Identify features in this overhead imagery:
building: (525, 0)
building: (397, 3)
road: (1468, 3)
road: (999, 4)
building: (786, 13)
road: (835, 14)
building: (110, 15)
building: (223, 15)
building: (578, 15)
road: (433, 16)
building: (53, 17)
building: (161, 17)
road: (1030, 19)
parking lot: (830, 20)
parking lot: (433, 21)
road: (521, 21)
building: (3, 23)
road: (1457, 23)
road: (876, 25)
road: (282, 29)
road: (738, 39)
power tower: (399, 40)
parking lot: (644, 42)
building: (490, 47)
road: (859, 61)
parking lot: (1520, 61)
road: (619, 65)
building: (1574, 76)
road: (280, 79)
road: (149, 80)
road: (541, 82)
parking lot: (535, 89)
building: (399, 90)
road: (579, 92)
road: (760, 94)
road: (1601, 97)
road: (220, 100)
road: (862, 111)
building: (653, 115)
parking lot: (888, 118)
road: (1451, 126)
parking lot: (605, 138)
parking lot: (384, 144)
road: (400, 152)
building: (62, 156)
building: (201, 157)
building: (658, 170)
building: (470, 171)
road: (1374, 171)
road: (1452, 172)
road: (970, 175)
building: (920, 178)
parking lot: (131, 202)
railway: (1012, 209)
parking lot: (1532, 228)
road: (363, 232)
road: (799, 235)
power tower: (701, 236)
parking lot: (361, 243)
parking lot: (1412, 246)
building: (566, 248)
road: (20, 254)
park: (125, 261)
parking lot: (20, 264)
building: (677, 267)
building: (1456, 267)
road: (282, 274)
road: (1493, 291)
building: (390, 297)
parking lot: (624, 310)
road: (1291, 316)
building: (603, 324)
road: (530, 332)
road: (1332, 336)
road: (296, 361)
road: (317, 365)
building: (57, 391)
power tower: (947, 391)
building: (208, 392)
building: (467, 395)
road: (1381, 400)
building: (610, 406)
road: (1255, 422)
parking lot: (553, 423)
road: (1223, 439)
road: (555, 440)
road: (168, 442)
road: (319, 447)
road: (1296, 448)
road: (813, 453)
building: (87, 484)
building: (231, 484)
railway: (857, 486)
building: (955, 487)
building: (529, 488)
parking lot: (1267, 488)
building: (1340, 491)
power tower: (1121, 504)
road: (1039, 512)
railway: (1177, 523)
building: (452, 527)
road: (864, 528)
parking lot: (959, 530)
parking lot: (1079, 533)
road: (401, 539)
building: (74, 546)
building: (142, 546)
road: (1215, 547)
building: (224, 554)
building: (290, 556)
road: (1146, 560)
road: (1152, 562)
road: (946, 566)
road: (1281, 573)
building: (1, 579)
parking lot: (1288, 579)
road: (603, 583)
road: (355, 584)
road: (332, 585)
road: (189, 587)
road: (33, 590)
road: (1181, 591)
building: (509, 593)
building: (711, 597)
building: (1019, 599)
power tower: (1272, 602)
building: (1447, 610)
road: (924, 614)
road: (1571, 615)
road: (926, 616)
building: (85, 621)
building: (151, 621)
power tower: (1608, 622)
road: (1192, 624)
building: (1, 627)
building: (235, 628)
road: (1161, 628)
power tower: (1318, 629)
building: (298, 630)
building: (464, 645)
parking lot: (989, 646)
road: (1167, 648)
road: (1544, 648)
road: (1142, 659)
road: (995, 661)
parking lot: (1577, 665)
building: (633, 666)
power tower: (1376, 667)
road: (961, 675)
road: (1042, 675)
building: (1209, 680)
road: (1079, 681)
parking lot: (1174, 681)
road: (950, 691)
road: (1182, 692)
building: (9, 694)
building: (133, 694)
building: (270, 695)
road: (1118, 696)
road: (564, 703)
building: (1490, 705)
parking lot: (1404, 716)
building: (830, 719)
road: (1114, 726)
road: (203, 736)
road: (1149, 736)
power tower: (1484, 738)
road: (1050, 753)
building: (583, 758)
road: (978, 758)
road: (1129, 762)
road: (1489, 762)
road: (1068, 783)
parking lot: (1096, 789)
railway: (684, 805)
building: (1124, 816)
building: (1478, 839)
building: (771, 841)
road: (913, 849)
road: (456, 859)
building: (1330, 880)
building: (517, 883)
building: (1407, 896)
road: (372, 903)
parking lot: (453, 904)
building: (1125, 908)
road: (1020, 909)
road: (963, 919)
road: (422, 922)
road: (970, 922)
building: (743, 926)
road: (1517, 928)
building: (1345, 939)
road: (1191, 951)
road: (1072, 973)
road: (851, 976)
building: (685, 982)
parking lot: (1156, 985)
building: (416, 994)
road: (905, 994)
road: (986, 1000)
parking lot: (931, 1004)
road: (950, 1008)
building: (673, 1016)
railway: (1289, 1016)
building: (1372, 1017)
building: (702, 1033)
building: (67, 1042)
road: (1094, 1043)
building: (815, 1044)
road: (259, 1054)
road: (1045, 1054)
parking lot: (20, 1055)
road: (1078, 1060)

# [EXERCISE AIM]
The listing above needs to be retyped. Reproduce every line exactly.

# [EXERCISE RESULT]
Identify features in this overhead imagery:
building: (525, 0)
building: (397, 3)
road: (1468, 3)
road: (999, 4)
building: (786, 13)
road: (835, 14)
building: (110, 15)
building: (223, 15)
building: (578, 15)
road: (433, 16)
building: (53, 17)
building: (161, 17)
road: (1030, 19)
parking lot: (830, 20)
parking lot: (433, 21)
road: (521, 21)
building: (3, 23)
road: (1457, 23)
road: (876, 25)
road: (282, 29)
road: (738, 39)
power tower: (399, 40)
parking lot: (644, 42)
building: (490, 47)
road: (859, 61)
parking lot: (1520, 61)
road: (619, 65)
building: (1574, 76)
road: (280, 79)
road: (149, 80)
road: (541, 82)
parking lot: (535, 89)
building: (399, 90)
road: (579, 92)
road: (760, 94)
road: (1601, 97)
road: (220, 100)
road: (862, 111)
building: (653, 115)
parking lot: (888, 118)
road: (1451, 126)
parking lot: (605, 138)
parking lot: (384, 144)
road: (400, 152)
building: (62, 156)
building: (201, 157)
building: (658, 170)
building: (470, 171)
road: (1374, 171)
road: (1452, 172)
road: (970, 175)
building: (920, 178)
parking lot: (131, 202)
railway: (1012, 209)
parking lot: (1532, 228)
road: (363, 232)
road: (799, 235)
power tower: (701, 236)
parking lot: (361, 243)
parking lot: (1412, 246)
building: (566, 248)
road: (20, 254)
park: (125, 261)
parking lot: (20, 264)
building: (677, 267)
building: (1456, 267)
road: (282, 274)
road: (1493, 291)
building: (390, 297)
parking lot: (624, 310)
road: (1291, 316)
building: (603, 324)
road: (530, 332)
road: (1332, 336)
road: (296, 361)
road: (317, 365)
building: (57, 391)
power tower: (947, 391)
building: (208, 392)
building: (467, 395)
road: (1381, 400)
building: (610, 406)
road: (1255, 422)
parking lot: (553, 423)
road: (1223, 439)
road: (555, 440)
road: (168, 442)
road: (319, 447)
road: (1296, 448)
road: (813, 453)
building: (87, 484)
building: (231, 484)
railway: (857, 486)
building: (955, 487)
building: (529, 488)
parking lot: (1267, 488)
building: (1340, 491)
power tower: (1121, 504)
road: (1039, 512)
railway: (1177, 523)
building: (452, 527)
road: (864, 528)
parking lot: (959, 530)
parking lot: (1079, 533)
road: (401, 539)
building: (74, 546)
building: (142, 546)
road: (1215, 547)
building: (224, 554)
building: (290, 556)
road: (1146, 560)
road: (1152, 562)
road: (946, 566)
road: (1281, 573)
building: (1, 579)
parking lot: (1288, 579)
road: (603, 583)
road: (355, 584)
road: (332, 585)
road: (189, 587)
road: (33, 590)
road: (1181, 591)
building: (509, 593)
building: (711, 597)
building: (1019, 599)
power tower: (1272, 602)
building: (1447, 610)
road: (924, 614)
road: (1571, 615)
road: (926, 616)
building: (85, 621)
building: (151, 621)
power tower: (1608, 622)
road: (1192, 624)
building: (1, 627)
building: (235, 628)
road: (1161, 628)
power tower: (1318, 629)
building: (298, 630)
building: (464, 645)
parking lot: (989, 646)
road: (1167, 648)
road: (1544, 648)
road: (1142, 659)
road: (995, 661)
parking lot: (1577, 665)
building: (633, 666)
power tower: (1376, 667)
road: (961, 675)
road: (1042, 675)
building: (1209, 680)
road: (1079, 681)
parking lot: (1174, 681)
road: (950, 691)
road: (1182, 692)
building: (9, 694)
building: (133, 694)
building: (270, 695)
road: (1118, 696)
road: (564, 703)
building: (1490, 705)
parking lot: (1404, 716)
building: (830, 719)
road: (1114, 726)
road: (203, 736)
road: (1149, 736)
power tower: (1484, 738)
road: (1050, 753)
building: (583, 758)
road: (978, 758)
road: (1129, 762)
road: (1489, 762)
road: (1068, 783)
parking lot: (1096, 789)
railway: (684, 805)
building: (1124, 816)
building: (1478, 839)
building: (771, 841)
road: (913, 849)
road: (456, 859)
building: (1330, 880)
building: (517, 883)
building: (1407, 896)
road: (372, 903)
parking lot: (453, 904)
building: (1125, 908)
road: (1020, 909)
road: (963, 919)
road: (422, 922)
road: (970, 922)
building: (743, 926)
road: (1517, 928)
building: (1345, 939)
road: (1191, 951)
road: (1072, 973)
road: (851, 976)
building: (685, 982)
parking lot: (1156, 985)
building: (416, 994)
road: (905, 994)
road: (986, 1000)
parking lot: (931, 1004)
road: (950, 1008)
building: (673, 1016)
railway: (1289, 1016)
building: (1372, 1017)
building: (702, 1033)
building: (67, 1042)
road: (1094, 1043)
building: (815, 1044)
road: (259, 1054)
road: (1045, 1054)
parking lot: (20, 1055)
road: (1078, 1060)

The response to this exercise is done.